---------- EXCERPTED DATA

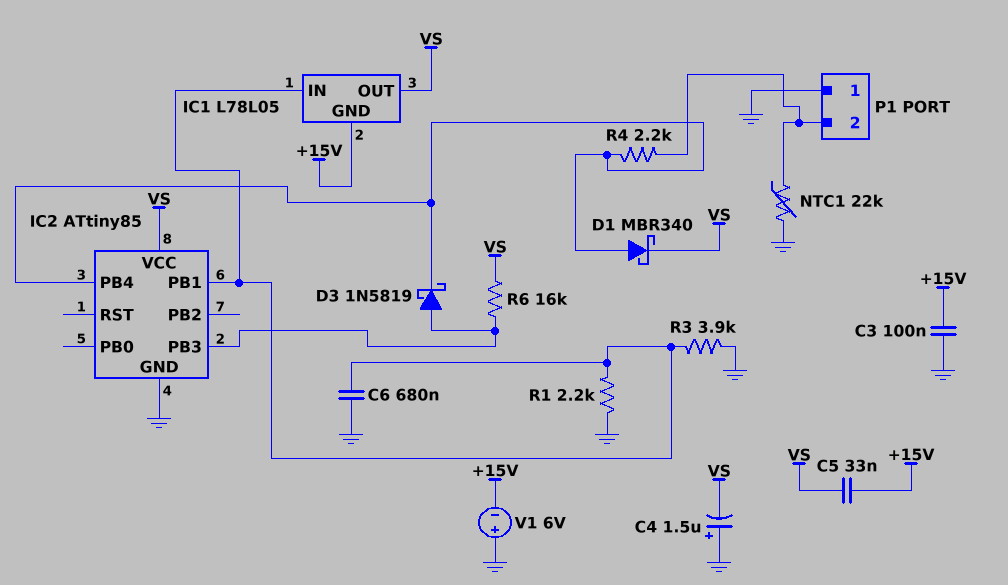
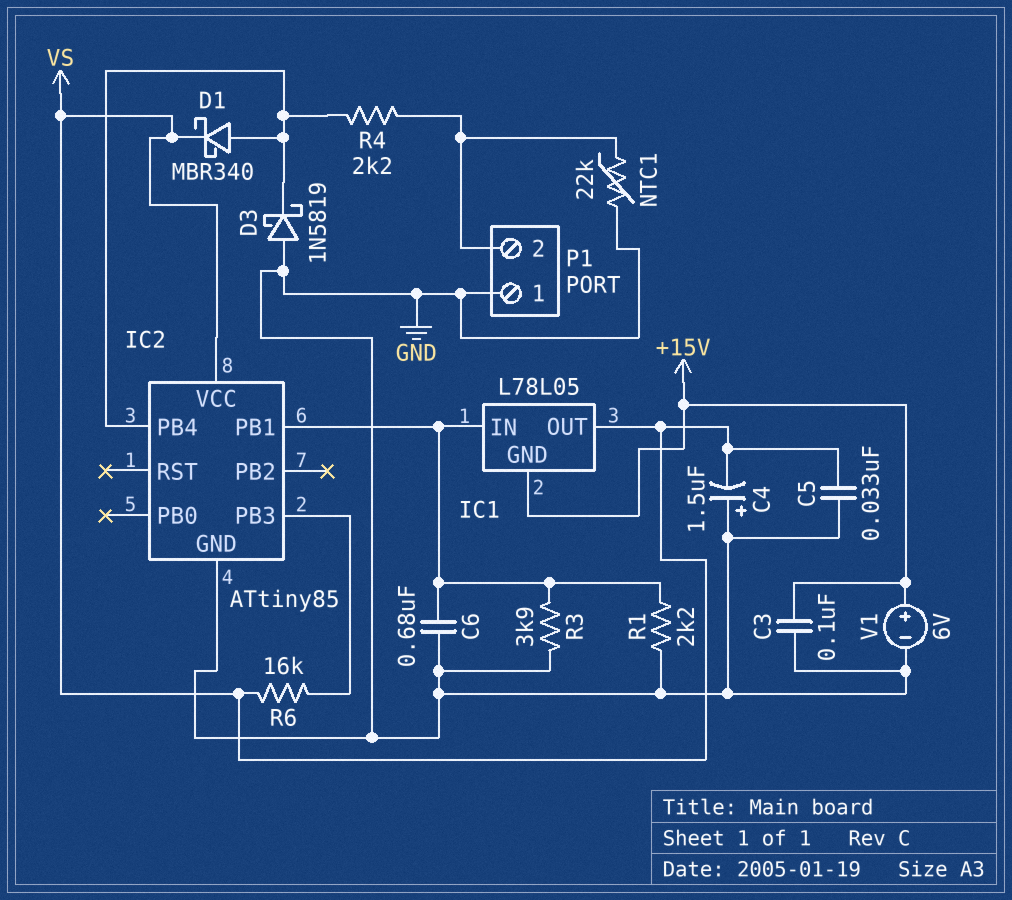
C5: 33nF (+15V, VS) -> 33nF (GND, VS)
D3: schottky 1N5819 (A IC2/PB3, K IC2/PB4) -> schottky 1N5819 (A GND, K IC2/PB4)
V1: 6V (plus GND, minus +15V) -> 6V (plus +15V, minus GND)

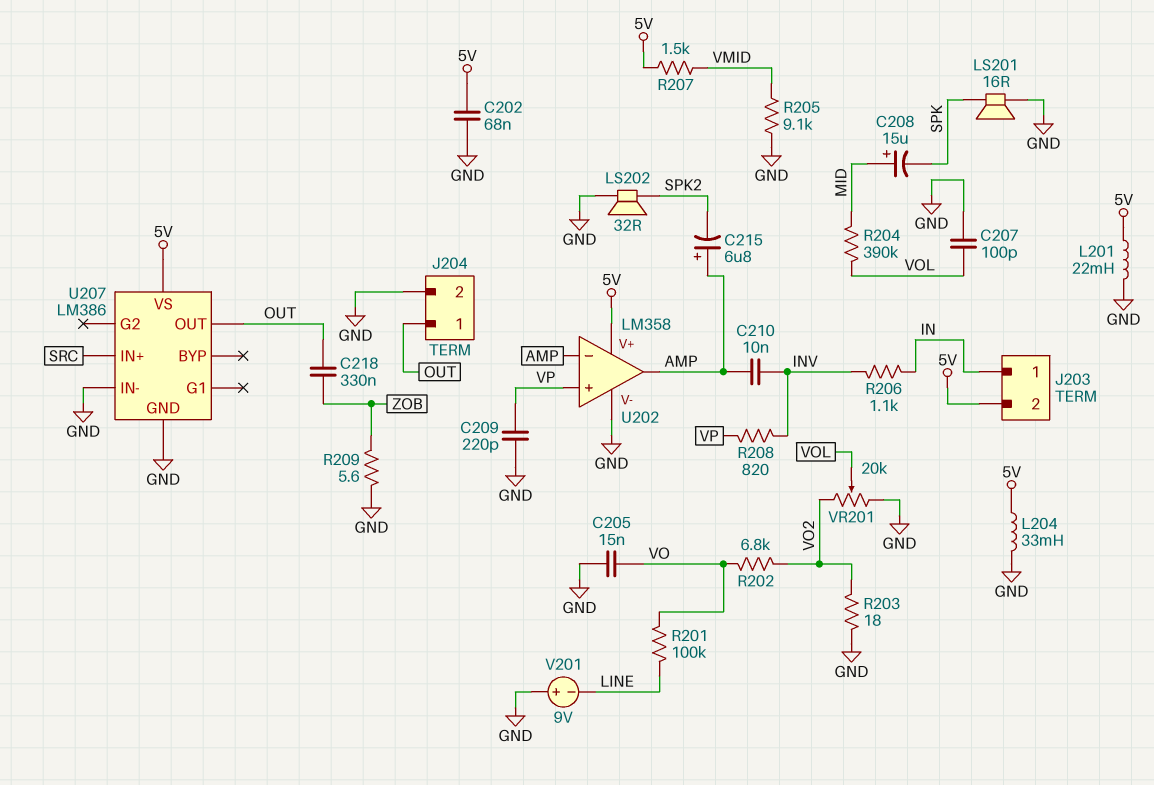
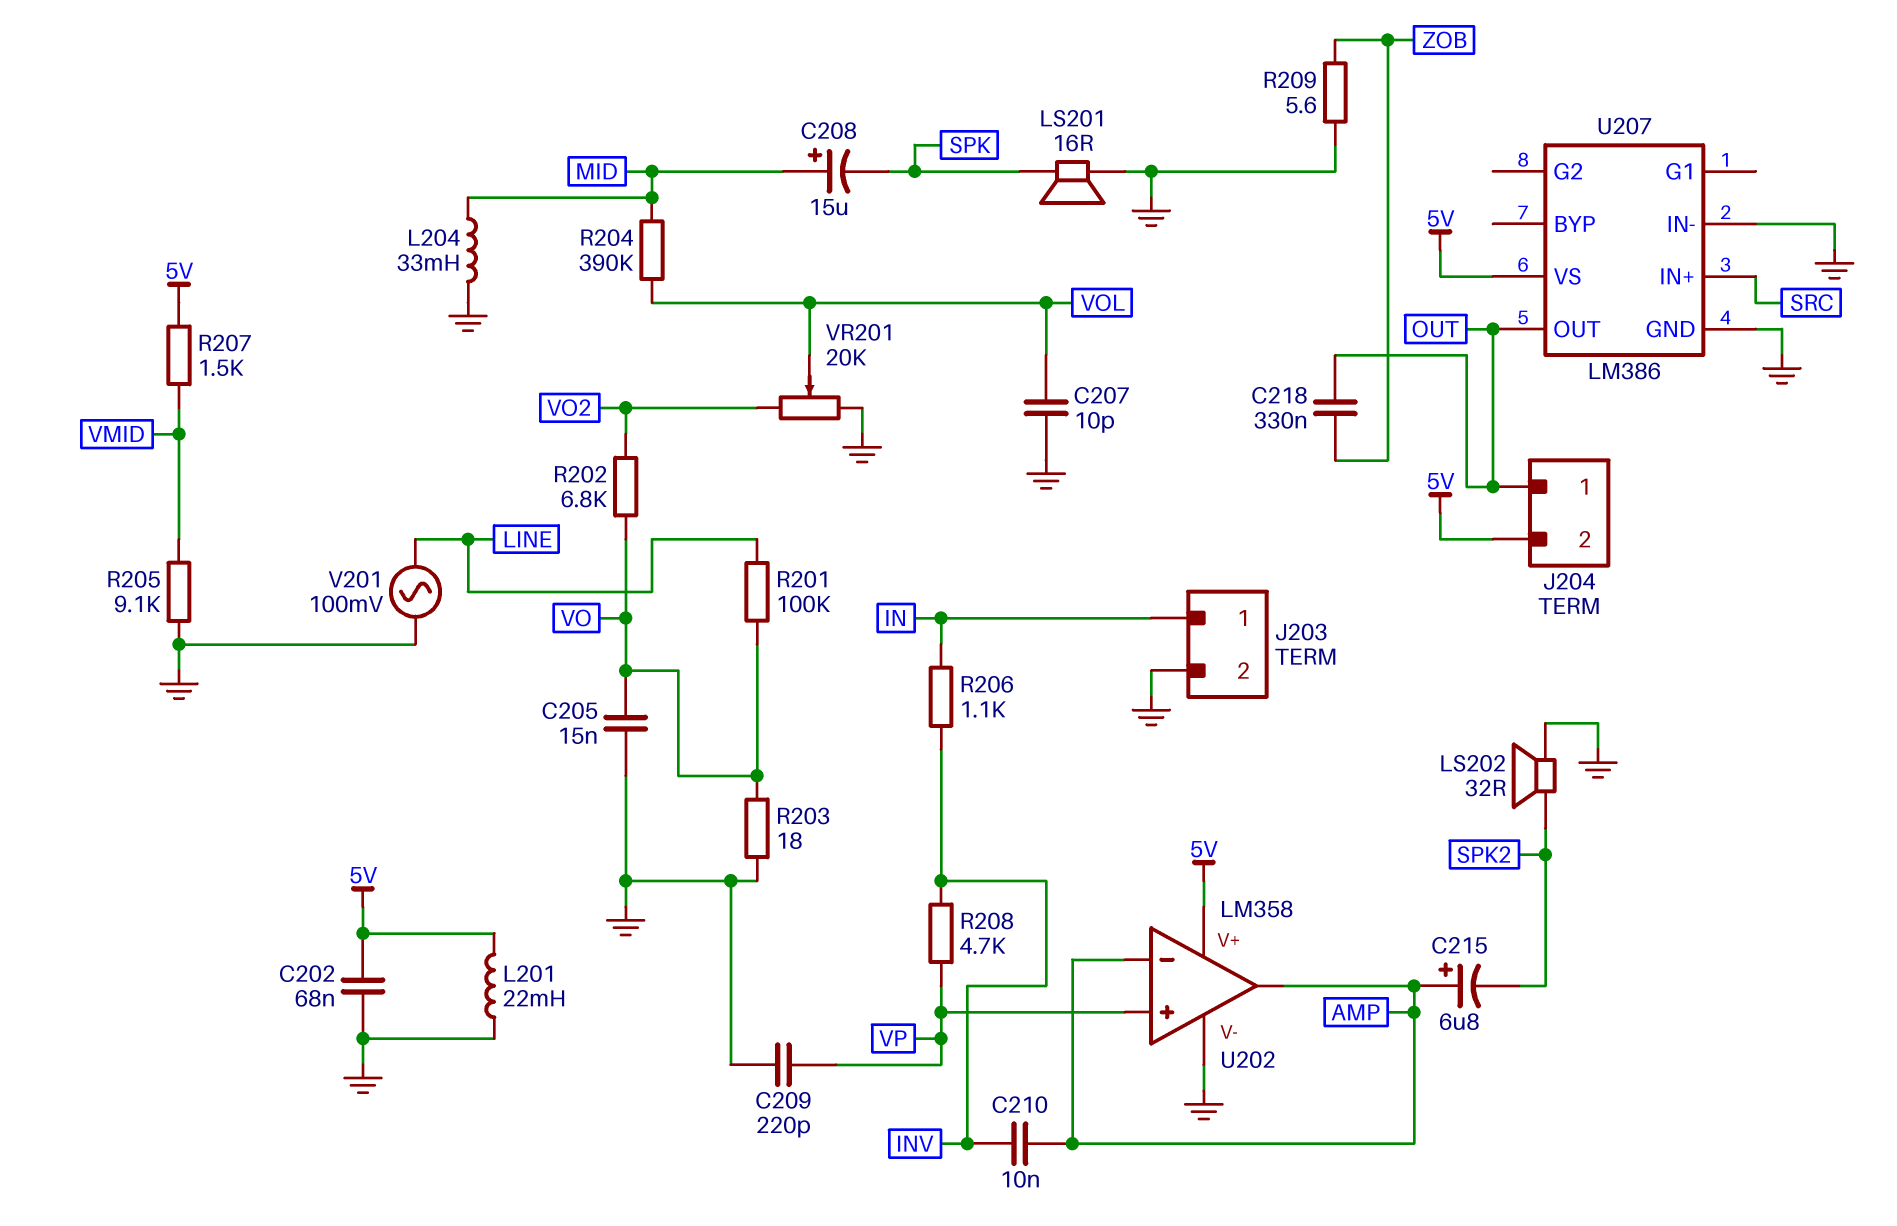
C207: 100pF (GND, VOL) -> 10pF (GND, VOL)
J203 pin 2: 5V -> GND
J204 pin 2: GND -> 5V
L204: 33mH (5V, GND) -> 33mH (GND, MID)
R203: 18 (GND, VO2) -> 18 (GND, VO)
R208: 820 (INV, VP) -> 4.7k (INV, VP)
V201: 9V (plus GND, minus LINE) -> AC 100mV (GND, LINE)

--------------------

REQUIRED WORK:
Scan the entries above for the word "minus" and collect each line holding it.

ANSWER TO THIS EXERCISE:
V1: 6V (plus GND, minus +15V) -> 6V (plus +15V, minus GND)
V201: 9V (plus GND, minus LINE) -> AC 100mV (GND, LINE)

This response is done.